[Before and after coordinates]

# # # #

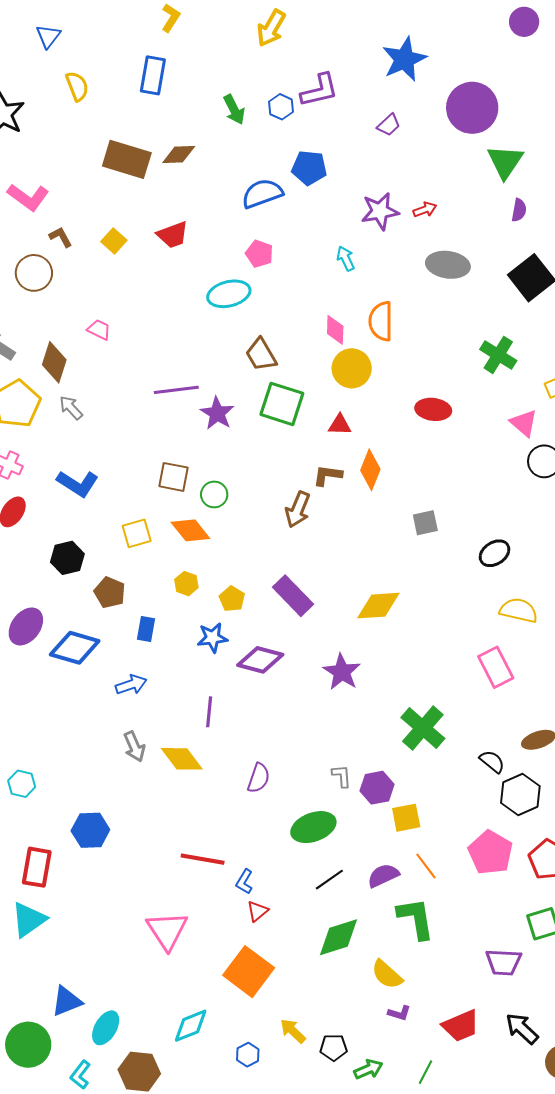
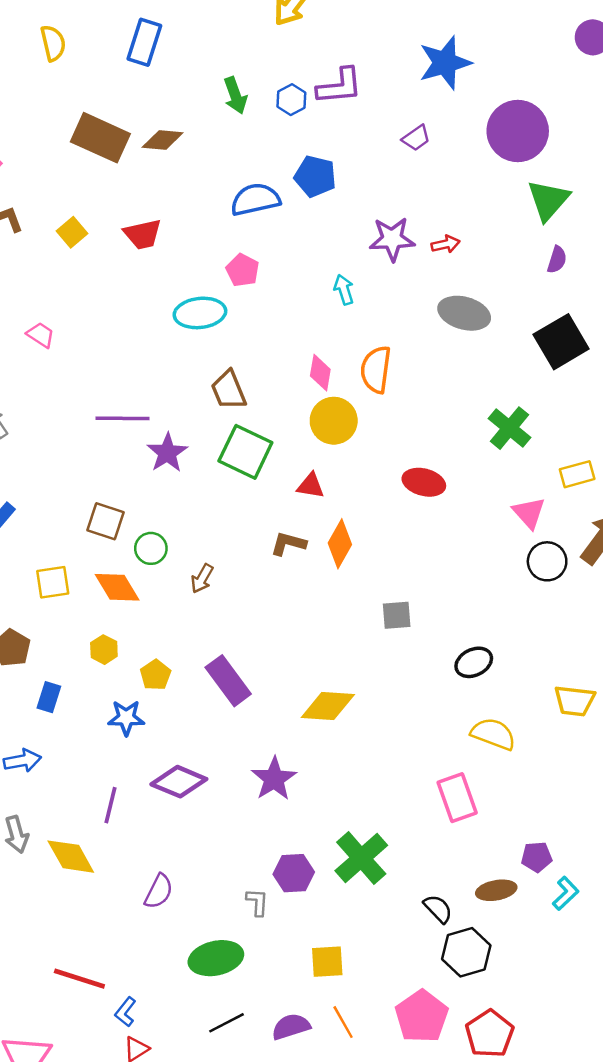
brown arrow: (298, 509) -> (202, 579), moved, size x0.7
purple diamond: (260, 660) -> (179, 782), moved
purple hexagon: (377, 788) -> (294, 873), moved

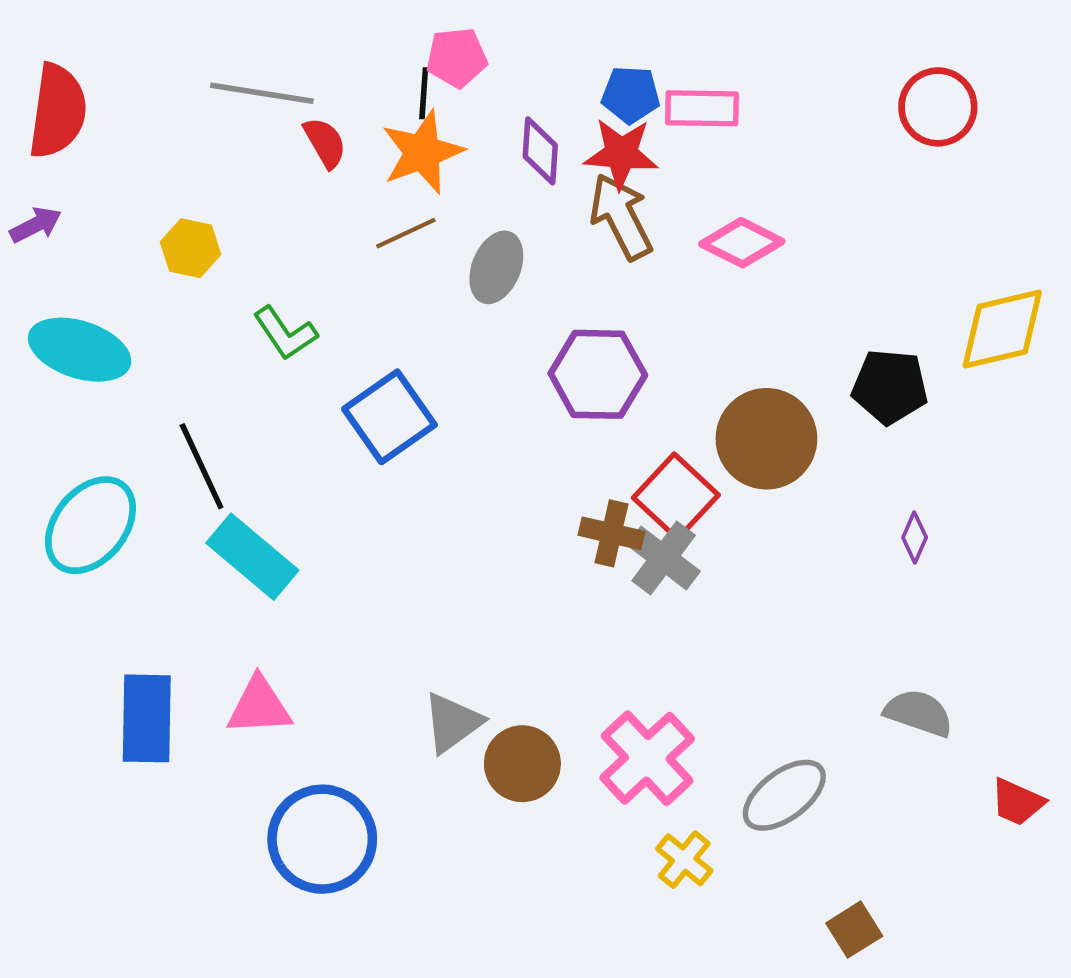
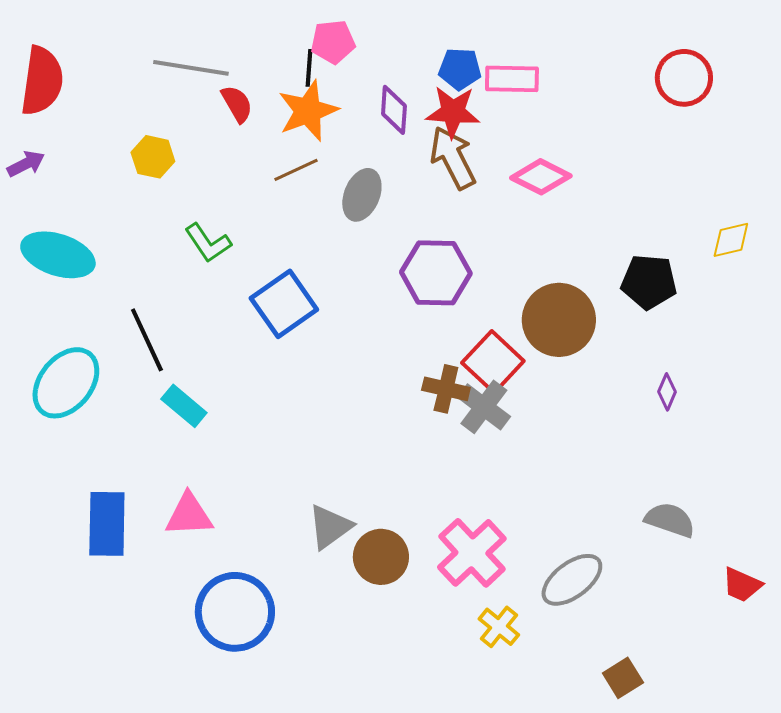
yellow hexagon: (191, 248) -> (153, 157), moved
yellow diamond: (1002, 329) -> (731, 240), size x0.6
cyan rectangle: (252, 557) -> (184, 406), size x0.7

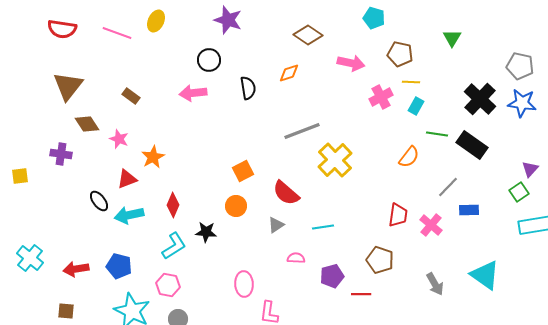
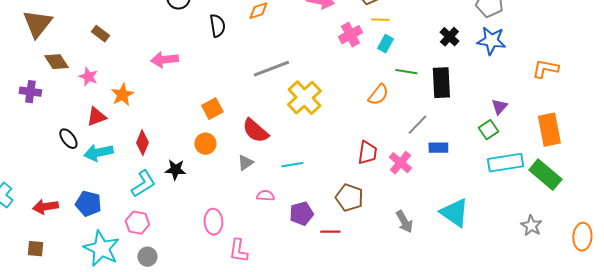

# # # #

## YOUR TASK
From the line containing "yellow diamond: (1002, 329)" down to the last line of the entries above, set down every line exactly. Omit all pictures.

## TASK ANSWER
yellow diamond: (1002, 329) -> (731, 240), size x0.6
cyan rectangle: (252, 557) -> (184, 406), size x0.7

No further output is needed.